> **Dataset content**
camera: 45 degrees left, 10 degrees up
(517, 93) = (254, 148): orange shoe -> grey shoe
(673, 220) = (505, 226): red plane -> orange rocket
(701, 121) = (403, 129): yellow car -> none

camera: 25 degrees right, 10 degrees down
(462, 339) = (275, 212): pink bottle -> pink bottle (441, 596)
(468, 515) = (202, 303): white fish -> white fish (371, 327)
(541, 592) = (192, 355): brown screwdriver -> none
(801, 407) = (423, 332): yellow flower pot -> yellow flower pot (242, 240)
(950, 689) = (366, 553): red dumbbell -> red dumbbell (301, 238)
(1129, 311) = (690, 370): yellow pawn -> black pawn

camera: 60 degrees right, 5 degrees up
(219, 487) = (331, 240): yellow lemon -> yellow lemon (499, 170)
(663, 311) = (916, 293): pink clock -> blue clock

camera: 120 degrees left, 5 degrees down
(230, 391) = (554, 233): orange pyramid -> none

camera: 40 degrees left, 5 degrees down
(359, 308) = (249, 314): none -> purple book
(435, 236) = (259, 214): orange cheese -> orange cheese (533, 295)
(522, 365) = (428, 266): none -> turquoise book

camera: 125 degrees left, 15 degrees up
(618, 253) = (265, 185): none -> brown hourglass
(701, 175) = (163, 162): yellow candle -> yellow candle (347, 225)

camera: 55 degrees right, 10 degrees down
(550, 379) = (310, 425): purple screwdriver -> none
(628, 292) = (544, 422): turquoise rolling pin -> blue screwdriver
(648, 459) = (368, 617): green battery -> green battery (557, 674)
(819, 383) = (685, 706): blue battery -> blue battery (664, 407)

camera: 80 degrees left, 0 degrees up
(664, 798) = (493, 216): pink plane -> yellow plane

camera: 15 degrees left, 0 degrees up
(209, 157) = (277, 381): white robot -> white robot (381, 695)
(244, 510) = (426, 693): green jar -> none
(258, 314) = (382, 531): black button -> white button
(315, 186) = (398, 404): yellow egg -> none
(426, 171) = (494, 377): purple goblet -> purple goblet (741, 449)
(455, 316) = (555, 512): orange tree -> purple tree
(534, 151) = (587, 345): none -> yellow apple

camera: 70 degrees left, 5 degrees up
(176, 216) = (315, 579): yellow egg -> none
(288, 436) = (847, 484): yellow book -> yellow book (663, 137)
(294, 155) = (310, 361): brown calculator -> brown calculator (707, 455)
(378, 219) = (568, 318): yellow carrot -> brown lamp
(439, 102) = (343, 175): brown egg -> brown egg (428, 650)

> **Your task**
An exact copy of the lines above between the line holding "(819, 383) = (685, 706): blue" and the line holding "(244, 510) = (426, 693): green jar -> none", inclusive, is the whole answer.

> **Response to the task**
(819, 383) = (685, 706): blue battery -> blue battery (664, 407)

camera: 80 degrees left, 0 degrees up
(664, 798) = (493, 216): pink plane -> yellow plane

camera: 15 degrees left, 0 degrees up
(209, 157) = (277, 381): white robot -> white robot (381, 695)
(244, 510) = (426, 693): green jar -> none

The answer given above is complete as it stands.